Difference listings:
=== Begin Enclosure ===
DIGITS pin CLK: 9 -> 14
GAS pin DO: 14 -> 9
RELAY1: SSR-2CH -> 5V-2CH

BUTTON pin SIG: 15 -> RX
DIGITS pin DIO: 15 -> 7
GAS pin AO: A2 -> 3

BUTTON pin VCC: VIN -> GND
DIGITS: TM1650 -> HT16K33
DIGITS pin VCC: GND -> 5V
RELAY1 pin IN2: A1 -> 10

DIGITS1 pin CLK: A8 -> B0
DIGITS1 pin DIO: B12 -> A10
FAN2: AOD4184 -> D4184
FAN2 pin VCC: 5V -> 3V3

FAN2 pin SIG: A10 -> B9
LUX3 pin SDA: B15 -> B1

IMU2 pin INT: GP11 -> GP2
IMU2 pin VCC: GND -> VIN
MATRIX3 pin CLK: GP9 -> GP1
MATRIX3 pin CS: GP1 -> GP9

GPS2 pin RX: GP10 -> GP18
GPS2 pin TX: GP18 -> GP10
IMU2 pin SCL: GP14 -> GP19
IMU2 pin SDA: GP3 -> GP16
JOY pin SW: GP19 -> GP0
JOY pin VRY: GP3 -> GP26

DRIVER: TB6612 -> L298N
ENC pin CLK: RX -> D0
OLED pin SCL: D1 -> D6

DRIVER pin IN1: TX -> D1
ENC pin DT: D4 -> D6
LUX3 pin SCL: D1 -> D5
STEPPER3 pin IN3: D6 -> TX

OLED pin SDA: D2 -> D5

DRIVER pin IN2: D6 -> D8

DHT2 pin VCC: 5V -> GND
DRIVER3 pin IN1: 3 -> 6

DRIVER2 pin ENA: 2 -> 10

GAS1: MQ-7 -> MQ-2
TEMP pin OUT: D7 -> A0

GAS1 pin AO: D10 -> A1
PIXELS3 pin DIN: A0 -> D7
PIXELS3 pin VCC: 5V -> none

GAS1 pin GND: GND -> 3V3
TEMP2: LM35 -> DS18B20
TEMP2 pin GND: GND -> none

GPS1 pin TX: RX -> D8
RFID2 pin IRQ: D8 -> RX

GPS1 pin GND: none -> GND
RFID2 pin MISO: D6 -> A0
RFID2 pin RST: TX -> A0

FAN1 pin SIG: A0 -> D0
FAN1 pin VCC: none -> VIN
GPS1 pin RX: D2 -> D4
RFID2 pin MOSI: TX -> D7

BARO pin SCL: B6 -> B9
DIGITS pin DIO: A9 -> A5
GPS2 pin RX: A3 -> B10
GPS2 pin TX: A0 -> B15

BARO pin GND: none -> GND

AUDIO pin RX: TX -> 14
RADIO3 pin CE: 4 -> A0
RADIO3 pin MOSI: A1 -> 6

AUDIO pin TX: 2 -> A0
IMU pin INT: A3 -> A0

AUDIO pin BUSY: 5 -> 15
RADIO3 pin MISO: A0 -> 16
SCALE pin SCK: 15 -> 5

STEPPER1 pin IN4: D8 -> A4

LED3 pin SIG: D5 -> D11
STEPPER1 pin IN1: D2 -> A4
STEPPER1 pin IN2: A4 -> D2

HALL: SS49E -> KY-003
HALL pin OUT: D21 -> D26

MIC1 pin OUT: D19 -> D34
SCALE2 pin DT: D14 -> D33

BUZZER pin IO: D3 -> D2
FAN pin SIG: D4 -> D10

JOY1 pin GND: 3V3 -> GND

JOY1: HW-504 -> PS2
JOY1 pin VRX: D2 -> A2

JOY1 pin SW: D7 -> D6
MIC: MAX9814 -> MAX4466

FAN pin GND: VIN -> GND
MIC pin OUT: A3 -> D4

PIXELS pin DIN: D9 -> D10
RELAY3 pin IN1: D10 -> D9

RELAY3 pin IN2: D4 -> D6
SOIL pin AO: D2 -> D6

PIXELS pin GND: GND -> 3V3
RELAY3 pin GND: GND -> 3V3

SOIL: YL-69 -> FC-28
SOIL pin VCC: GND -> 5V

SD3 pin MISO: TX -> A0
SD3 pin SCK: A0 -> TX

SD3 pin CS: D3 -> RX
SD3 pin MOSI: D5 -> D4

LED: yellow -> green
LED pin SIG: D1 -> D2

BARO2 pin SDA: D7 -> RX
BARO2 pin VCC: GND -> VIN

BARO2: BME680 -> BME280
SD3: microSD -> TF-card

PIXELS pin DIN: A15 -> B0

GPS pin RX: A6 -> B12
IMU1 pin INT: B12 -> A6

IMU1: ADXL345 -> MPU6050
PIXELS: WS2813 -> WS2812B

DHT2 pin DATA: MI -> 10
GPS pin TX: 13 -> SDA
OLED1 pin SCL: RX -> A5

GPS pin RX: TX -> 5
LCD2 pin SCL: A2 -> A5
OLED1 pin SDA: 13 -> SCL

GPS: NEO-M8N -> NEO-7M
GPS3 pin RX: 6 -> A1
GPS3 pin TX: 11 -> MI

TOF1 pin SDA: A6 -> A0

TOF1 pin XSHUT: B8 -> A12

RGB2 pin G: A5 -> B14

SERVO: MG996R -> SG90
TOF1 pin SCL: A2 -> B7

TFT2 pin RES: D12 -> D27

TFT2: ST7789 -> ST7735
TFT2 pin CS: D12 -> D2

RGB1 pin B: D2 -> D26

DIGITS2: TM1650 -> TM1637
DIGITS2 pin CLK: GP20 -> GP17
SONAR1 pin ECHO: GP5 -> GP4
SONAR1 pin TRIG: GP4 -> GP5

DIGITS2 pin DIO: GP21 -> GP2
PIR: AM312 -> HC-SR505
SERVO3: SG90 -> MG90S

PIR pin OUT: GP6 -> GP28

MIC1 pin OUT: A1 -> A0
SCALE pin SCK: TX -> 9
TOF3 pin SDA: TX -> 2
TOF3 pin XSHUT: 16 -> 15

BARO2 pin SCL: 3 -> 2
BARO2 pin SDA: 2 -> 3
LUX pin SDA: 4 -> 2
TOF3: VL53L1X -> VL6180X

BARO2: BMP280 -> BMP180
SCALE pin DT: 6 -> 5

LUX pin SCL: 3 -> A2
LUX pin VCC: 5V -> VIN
=== End Enclosure ===
▶ Exercise:
Set down, exactly as they appear above, all lines from the one that has "MATRIX3 pin CS: GP1 -> GP9" down to the one that has "OLED pin SCL: D1 -> D6", including those two and no others.

▶ Finished exercise:
MATRIX3 pin CS: GP1 -> GP9

GPS2 pin RX: GP10 -> GP18
GPS2 pin TX: GP18 -> GP10
IMU2 pin SCL: GP14 -> GP19
IMU2 pin SDA: GP3 -> GP16
JOY pin SW: GP19 -> GP0
JOY pin VRY: GP3 -> GP26

DRIVER: TB6612 -> L298N
ENC pin CLK: RX -> D0
OLED pin SCL: D1 -> D6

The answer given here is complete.